Copy out all of the data below with no alterations.

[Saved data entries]
----------
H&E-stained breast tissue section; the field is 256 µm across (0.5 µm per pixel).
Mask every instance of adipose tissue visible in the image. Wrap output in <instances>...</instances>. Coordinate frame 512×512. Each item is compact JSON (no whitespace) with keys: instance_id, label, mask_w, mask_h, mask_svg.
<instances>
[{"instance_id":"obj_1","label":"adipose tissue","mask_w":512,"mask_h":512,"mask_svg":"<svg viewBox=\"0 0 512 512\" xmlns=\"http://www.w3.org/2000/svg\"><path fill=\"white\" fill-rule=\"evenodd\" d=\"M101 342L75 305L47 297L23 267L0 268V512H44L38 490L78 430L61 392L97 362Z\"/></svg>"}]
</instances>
----------
(WRITTEN RESPONSE):
H&E-stained breast tissue section; the field is 256 µm across (0.5 µm per pixel).
Mask every instance of adipose tissue visible in the image. Wrap output in <instances>...</instances>. Coordinate frame 512×512. Each item is compact JSON (no whitespace) with keys: instance_id, label, mask_w, mask_h, mask_svg.
<instances>
[{"instance_id":"obj_1","label":"adipose tissue","mask_w":512,"mask_h":512,"mask_svg":"<svg viewBox=\"0 0 512 512\" xmlns=\"http://www.w3.org/2000/svg\"><path fill=\"white\" fill-rule=\"evenodd\" d=\"M101 342L75 305L47 297L23 267L0 268V512H44L38 490L78 430L61 392L97 362Z\"/></svg>"}]
</instances>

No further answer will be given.